Aim of the task: Among the records below, find the line that has "relocated | RedPot"; from there, give the lines again exactly, and stop after the line that has "colour | WhiteCake".

Source information:
________
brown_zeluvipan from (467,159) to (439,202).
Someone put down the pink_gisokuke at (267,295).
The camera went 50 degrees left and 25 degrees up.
________
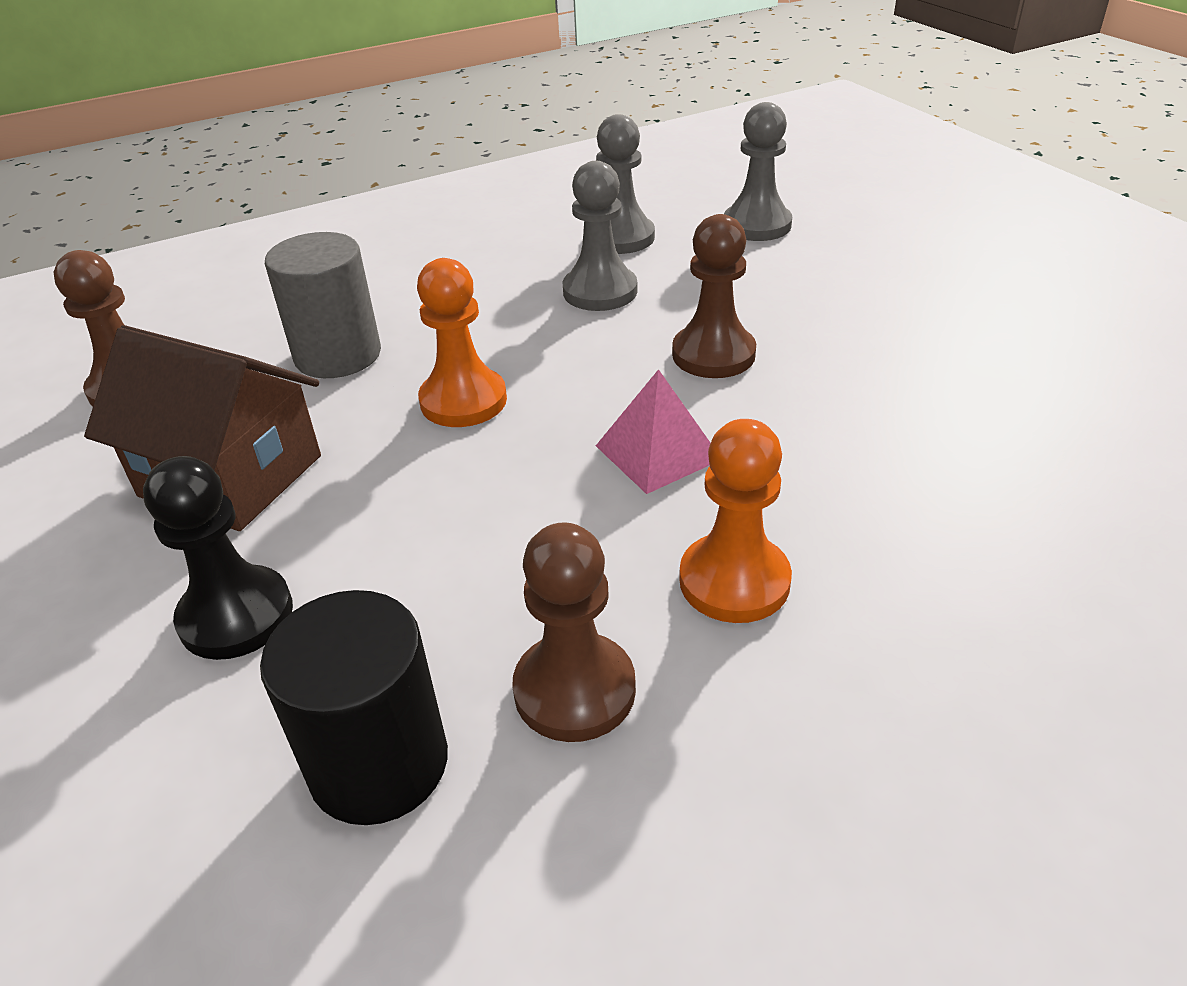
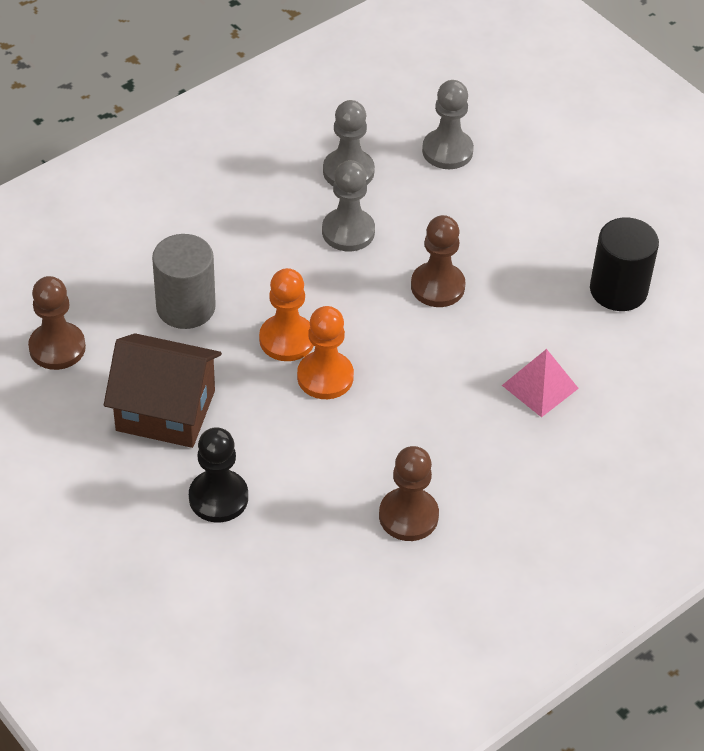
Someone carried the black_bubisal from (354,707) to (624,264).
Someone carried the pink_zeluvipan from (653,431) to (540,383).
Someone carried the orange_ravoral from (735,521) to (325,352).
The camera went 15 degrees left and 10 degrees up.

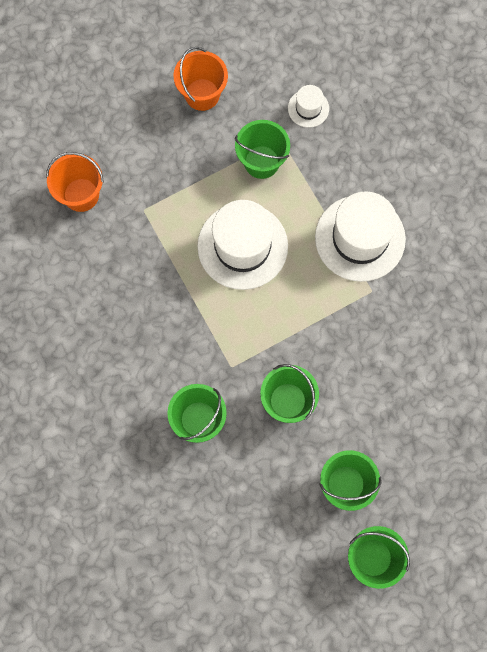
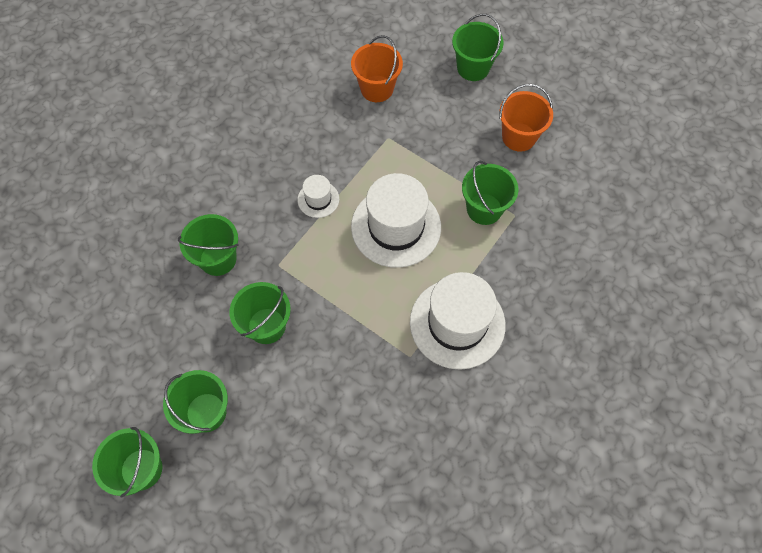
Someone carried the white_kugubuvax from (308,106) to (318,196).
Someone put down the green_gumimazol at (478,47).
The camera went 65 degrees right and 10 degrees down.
________
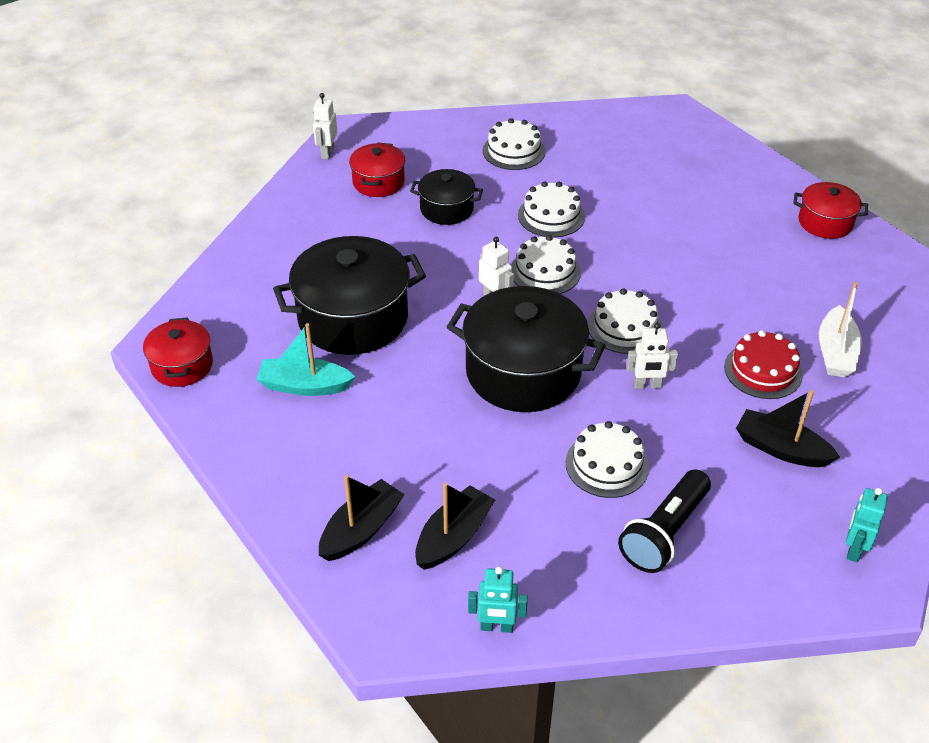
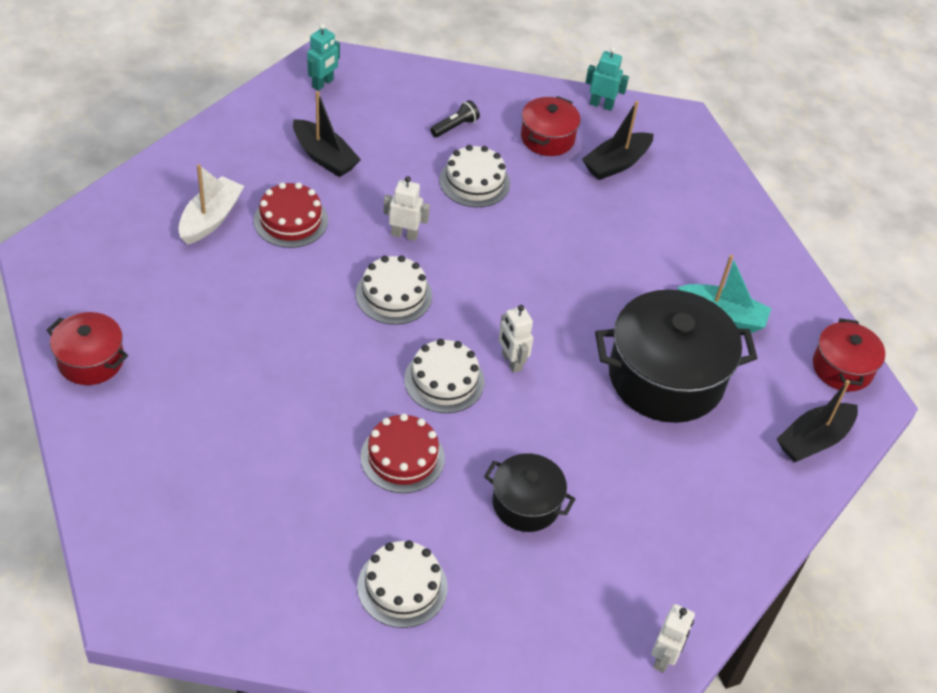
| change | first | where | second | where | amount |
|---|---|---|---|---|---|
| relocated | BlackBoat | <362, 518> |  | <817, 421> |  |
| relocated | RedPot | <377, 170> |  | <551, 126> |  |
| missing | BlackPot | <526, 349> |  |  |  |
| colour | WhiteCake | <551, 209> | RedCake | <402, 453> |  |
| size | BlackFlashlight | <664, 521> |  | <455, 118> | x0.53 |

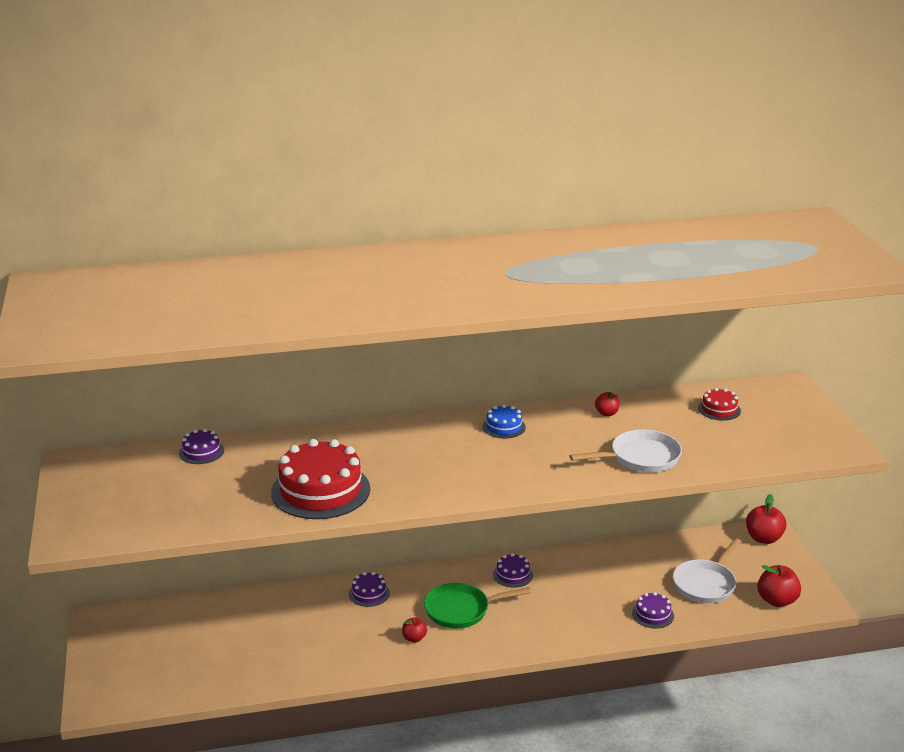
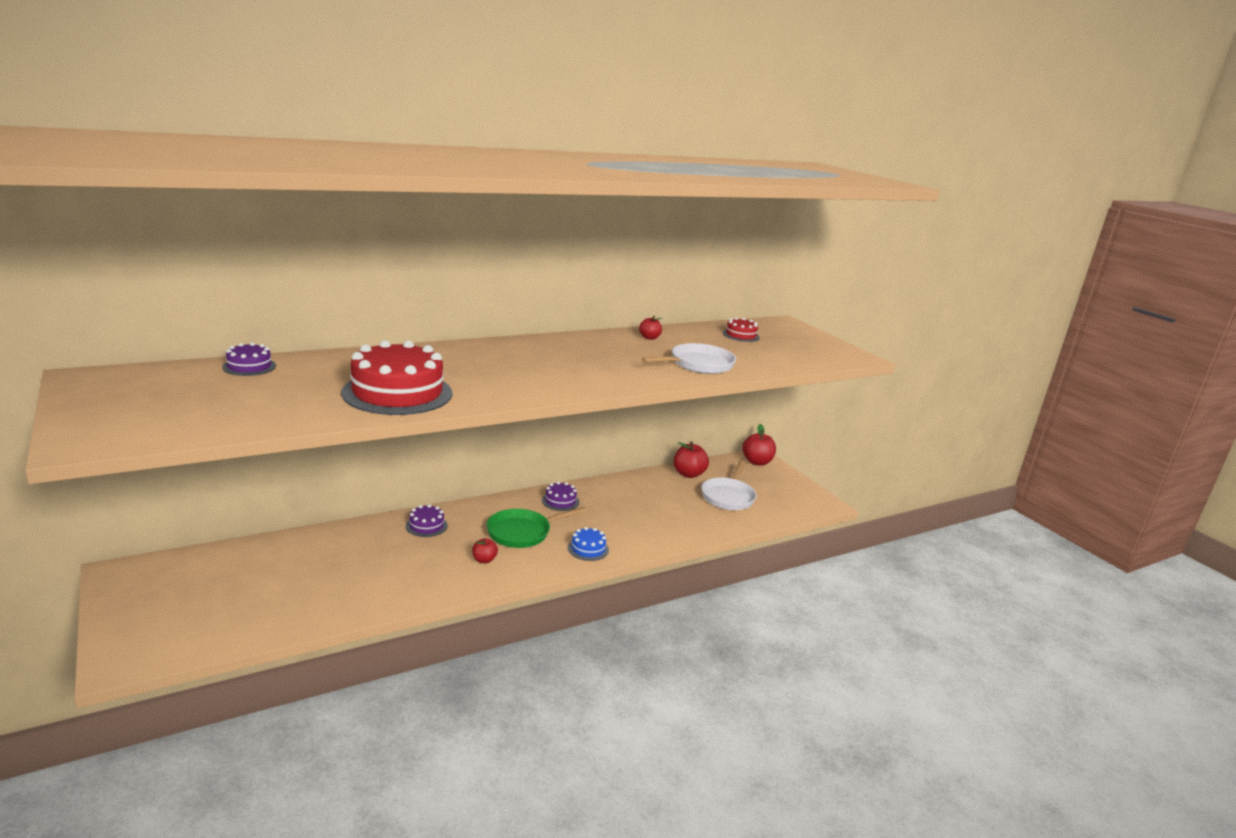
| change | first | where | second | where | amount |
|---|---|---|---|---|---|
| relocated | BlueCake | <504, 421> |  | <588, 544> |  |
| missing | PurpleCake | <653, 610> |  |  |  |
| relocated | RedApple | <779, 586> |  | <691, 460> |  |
________
Written response:
| relocated | RedPot | <377, 170> |  | <551, 126> |  |
| missing | BlackPot | <526, 349> |  |  |  |
| colour | WhiteCake | <551, 209> | RedCake | <402, 453> |  |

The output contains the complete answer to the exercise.